Exercise instructions: Would you transcribe the entries below, beginning at the line with "[(330,217),(301,218),(302,241),(330,240),(330,217)]" and ending after the line with "[(356,213),(329,214),(329,234),(356,233),(356,213)]", exactly, with no picture and nothing more?

Supplied material:
*** Block opens ***

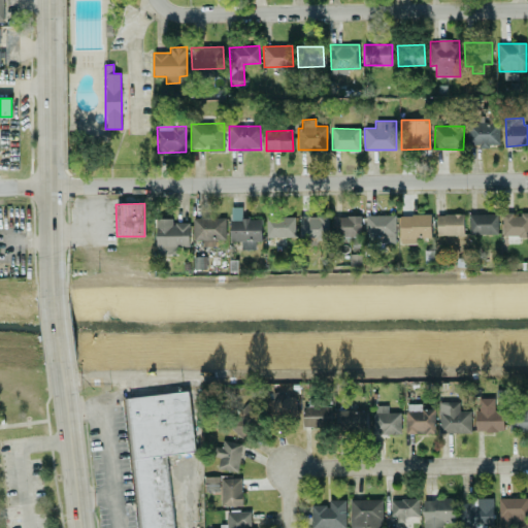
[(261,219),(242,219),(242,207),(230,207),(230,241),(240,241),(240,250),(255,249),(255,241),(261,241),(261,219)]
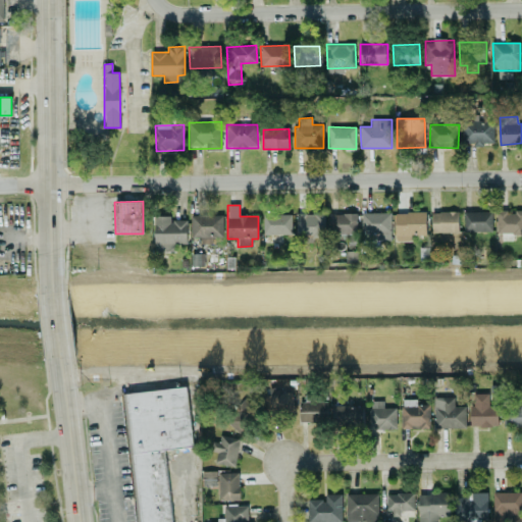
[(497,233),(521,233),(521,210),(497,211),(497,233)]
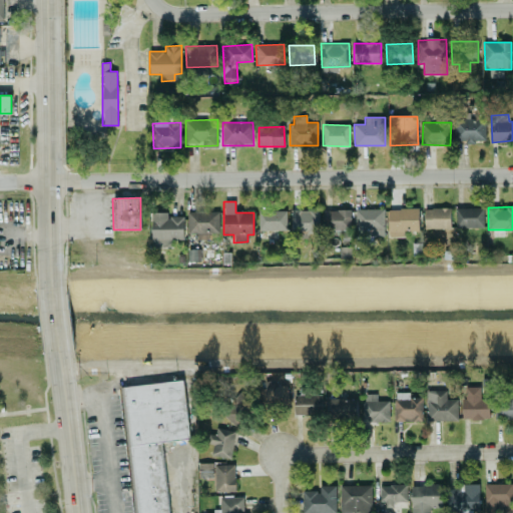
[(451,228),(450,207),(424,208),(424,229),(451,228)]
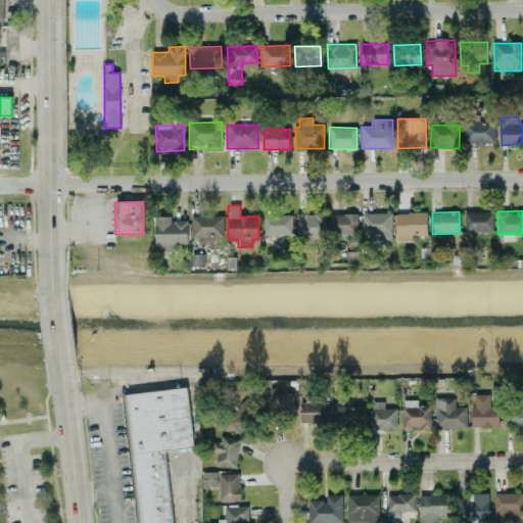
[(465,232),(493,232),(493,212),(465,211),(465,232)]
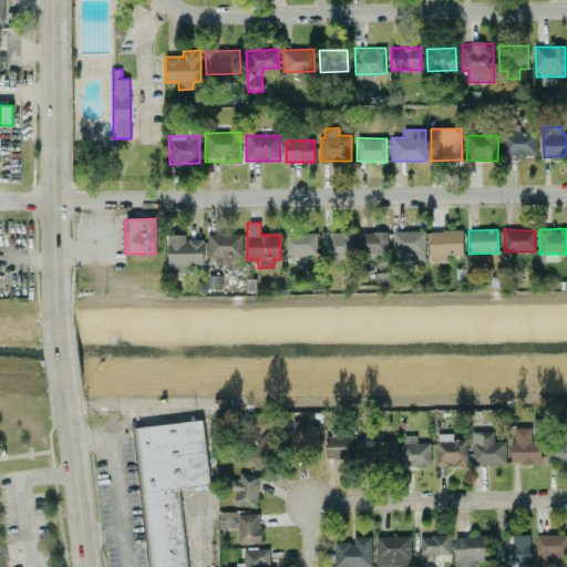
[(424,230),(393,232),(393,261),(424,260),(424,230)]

*** Block closes ***
*** Block opens ***

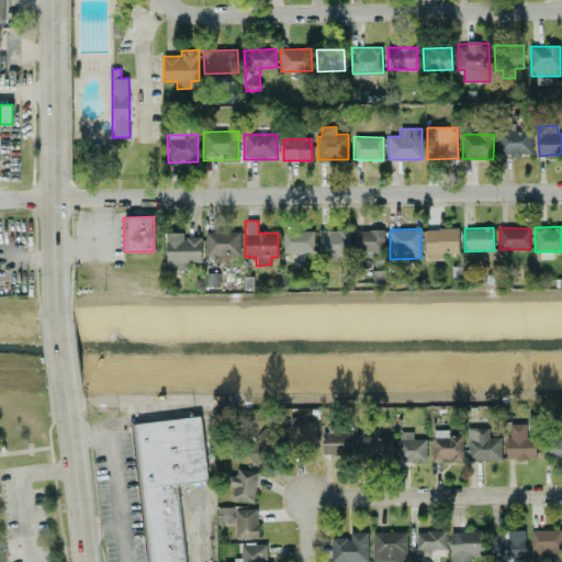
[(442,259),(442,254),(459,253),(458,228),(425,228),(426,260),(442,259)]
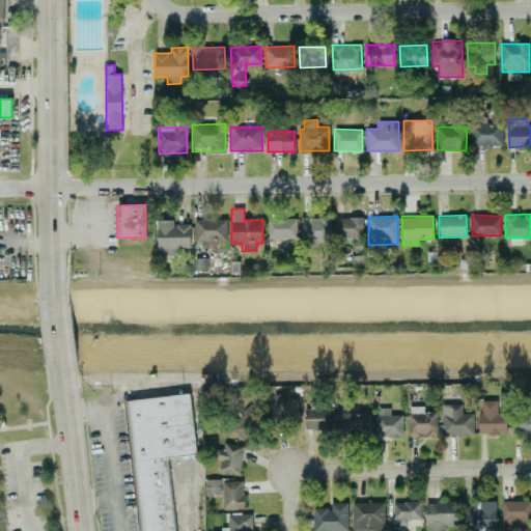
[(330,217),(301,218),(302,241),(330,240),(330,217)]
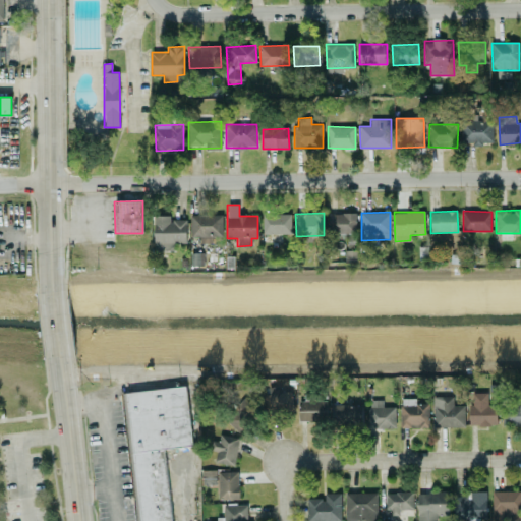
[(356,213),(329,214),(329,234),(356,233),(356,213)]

*** Block closes ***

Solution:
[(330,217),(301,218),(302,241),(330,240),(330,217)]
[(356,213),(329,214),(329,234),(356,233),(356,213)]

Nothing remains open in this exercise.